[Stored data]
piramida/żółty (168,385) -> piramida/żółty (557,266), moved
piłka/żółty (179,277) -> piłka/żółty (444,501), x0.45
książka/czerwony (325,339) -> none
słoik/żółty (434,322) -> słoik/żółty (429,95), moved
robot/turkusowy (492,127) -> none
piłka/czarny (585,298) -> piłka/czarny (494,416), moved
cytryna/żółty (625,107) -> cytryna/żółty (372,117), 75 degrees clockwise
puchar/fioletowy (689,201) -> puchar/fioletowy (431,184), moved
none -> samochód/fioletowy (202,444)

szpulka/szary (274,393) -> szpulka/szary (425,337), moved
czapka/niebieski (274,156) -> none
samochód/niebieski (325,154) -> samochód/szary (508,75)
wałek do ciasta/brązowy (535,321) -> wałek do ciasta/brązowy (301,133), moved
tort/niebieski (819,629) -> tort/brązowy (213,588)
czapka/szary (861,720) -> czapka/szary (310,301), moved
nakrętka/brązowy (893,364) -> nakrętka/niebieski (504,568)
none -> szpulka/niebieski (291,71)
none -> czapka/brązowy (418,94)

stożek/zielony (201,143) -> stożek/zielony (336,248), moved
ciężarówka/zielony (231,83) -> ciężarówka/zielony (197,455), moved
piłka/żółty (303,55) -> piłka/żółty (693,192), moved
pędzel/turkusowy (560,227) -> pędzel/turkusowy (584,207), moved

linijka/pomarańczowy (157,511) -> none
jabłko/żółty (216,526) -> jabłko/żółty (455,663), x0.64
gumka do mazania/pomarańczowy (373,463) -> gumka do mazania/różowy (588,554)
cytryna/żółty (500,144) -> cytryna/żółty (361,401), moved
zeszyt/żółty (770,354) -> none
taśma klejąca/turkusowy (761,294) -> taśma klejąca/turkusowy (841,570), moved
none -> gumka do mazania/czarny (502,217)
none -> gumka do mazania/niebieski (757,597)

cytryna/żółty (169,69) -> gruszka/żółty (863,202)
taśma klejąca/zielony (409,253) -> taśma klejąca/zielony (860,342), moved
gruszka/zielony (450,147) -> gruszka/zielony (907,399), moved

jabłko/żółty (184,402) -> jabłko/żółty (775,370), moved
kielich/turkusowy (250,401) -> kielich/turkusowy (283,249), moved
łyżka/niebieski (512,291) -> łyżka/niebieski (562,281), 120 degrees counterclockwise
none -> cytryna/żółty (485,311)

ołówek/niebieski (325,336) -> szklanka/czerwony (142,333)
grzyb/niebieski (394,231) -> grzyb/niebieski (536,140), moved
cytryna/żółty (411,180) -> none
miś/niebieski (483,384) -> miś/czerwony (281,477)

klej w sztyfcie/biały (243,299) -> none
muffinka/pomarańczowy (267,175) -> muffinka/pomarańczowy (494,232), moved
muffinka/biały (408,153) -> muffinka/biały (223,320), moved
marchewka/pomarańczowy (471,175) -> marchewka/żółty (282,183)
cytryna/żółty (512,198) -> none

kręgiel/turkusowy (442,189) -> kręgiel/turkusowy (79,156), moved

▶ _Work required_: What are the lines above, starting at the one with "słoik/żółty (434,322) ->" and ending at the one with "puchar/fioletowy (689,201) ->"? Give them again exactly, and only them.

▶ _Exercise answer_:
słoik/żółty (434,322) -> słoik/żółty (429,95), moved
robot/turkusowy (492,127) -> none
piłka/czarny (585,298) -> piłka/czarny (494,416), moved
cytryna/żółty (625,107) -> cytryna/żółty (372,117), 75 degrees clockwise
puchar/fioletowy (689,201) -> puchar/fioletowy (431,184), moved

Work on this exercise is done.